EXERCISE
Give back every line of the data, word for word.

RECORDS PROVIDED
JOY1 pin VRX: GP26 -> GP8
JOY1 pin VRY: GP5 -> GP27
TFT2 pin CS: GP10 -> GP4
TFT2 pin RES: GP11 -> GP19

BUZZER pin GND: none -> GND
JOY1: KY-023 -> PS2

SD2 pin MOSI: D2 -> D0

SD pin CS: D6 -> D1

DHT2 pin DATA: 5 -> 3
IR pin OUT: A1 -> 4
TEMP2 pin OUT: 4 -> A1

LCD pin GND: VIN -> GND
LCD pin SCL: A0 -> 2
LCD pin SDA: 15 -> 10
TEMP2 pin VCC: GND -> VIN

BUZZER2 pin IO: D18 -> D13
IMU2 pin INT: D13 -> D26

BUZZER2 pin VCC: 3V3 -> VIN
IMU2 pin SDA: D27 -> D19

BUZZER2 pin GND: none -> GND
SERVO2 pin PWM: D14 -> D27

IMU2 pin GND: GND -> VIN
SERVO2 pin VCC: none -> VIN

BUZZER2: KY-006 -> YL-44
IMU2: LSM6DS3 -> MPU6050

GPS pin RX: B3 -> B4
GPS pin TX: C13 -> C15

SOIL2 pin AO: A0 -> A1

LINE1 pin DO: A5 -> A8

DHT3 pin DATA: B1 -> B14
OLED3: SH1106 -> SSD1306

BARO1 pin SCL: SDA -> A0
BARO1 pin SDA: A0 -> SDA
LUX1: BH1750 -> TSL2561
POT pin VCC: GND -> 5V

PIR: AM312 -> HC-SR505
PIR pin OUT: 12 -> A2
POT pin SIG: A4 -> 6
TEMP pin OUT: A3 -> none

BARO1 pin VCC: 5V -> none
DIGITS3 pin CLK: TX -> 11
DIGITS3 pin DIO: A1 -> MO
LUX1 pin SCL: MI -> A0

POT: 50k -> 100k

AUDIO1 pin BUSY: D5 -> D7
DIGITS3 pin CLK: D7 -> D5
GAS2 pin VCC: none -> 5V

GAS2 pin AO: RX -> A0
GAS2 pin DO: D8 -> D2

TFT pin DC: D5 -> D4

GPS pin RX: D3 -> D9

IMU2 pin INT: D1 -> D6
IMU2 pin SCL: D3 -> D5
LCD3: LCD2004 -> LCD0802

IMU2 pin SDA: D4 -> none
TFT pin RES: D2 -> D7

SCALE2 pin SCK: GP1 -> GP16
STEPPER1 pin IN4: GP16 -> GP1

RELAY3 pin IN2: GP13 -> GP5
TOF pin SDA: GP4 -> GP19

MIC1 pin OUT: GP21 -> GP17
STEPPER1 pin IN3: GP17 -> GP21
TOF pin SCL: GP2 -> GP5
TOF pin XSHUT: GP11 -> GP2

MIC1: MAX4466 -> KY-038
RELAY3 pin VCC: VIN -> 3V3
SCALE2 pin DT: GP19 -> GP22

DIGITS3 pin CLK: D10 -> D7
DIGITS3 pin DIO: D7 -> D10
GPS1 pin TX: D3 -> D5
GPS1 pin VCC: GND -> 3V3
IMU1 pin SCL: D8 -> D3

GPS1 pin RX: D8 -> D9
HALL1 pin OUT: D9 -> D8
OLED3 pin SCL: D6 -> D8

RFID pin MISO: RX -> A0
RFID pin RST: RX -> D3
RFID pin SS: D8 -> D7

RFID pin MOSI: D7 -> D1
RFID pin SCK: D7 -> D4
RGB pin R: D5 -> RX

TASK ANSWER
JOY1 pin VRX: GP26 -> GP8
JOY1 pin VRY: GP5 -> GP27
TFT2 pin CS: GP10 -> GP4
TFT2 pin RES: GP11 -> GP19

BUZZER pin GND: none -> GND
JOY1: KY-023 -> PS2

SD2 pin MOSI: D2 -> D0

SD pin CS: D6 -> D1

DHT2 pin DATA: 5 -> 3
IR pin OUT: A1 -> 4
TEMP2 pin OUT: 4 -> A1

LCD pin GND: VIN -> GND
LCD pin SCL: A0 -> 2
LCD pin SDA: 15 -> 10
TEMP2 pin VCC: GND -> VIN

BUZZER2 pin IO: D18 -> D13
IMU2 pin INT: D13 -> D26

BUZZER2 pin VCC: 3V3 -> VIN
IMU2 pin SDA: D27 -> D19

BUZZER2 pin GND: none -> GND
SERVO2 pin PWM: D14 -> D27

IMU2 pin GND: GND -> VIN
SERVO2 pin VCC: none -> VIN

BUZZER2: KY-006 -> YL-44
IMU2: LSM6DS3 -> MPU6050

GPS pin RX: B3 -> B4
GPS pin TX: C13 -> C15

SOIL2 pin AO: A0 -> A1

LINE1 pin DO: A5 -> A8

DHT3 pin DATA: B1 -> B14
OLED3: SH1106 -> SSD1306

BARO1 pin SCL: SDA -> A0
BARO1 pin SDA: A0 -> SDA
LUX1: BH1750 -> TSL2561
POT pin VCC: GND -> 5V

PIR: AM312 -> HC-SR505
PIR pin OUT: 12 -> A2
POT pin SIG: A4 -> 6
TEMP pin OUT: A3 -> none

BARO1 pin VCC: 5V -> none
DIGITS3 pin CLK: TX -> 11
DIGITS3 pin DIO: A1 -> MO
LUX1 pin SCL: MI -> A0

POT: 50k -> 100k

AUDIO1 pin BUSY: D5 -> D7
DIGITS3 pin CLK: D7 -> D5
GAS2 pin VCC: none -> 5V

GAS2 pin AO: RX -> A0
GAS2 pin DO: D8 -> D2

TFT pin DC: D5 -> D4

GPS pin RX: D3 -> D9

IMU2 pin INT: D1 -> D6
IMU2 pin SCL: D3 -> D5
LCD3: LCD2004 -> LCD0802

IMU2 pin SDA: D4 -> none
TFT pin RES: D2 -> D7

SCALE2 pin SCK: GP1 -> GP16
STEPPER1 pin IN4: GP16 -> GP1

RELAY3 pin IN2: GP13 -> GP5
TOF pin SDA: GP4 -> GP19

MIC1 pin OUT: GP21 -> GP17
STEPPER1 pin IN3: GP17 -> GP21
TOF pin SCL: GP2 -> GP5
TOF pin XSHUT: GP11 -> GP2

MIC1: MAX4466 -> KY-038
RELAY3 pin VCC: VIN -> 3V3
SCALE2 pin DT: GP19 -> GP22

DIGITS3 pin CLK: D10 -> D7
DIGITS3 pin DIO: D7 -> D10
GPS1 pin TX: D3 -> D5
GPS1 pin VCC: GND -> 3V3
IMU1 pin SCL: D8 -> D3

GPS1 pin RX: D8 -> D9
HALL1 pin OUT: D9 -> D8
OLED3 pin SCL: D6 -> D8

RFID pin MISO: RX -> A0
RFID pin RST: RX -> D3
RFID pin SS: D8 -> D7

RFID pin MOSI: D7 -> D1
RFID pin SCK: D7 -> D4
RGB pin R: D5 -> RX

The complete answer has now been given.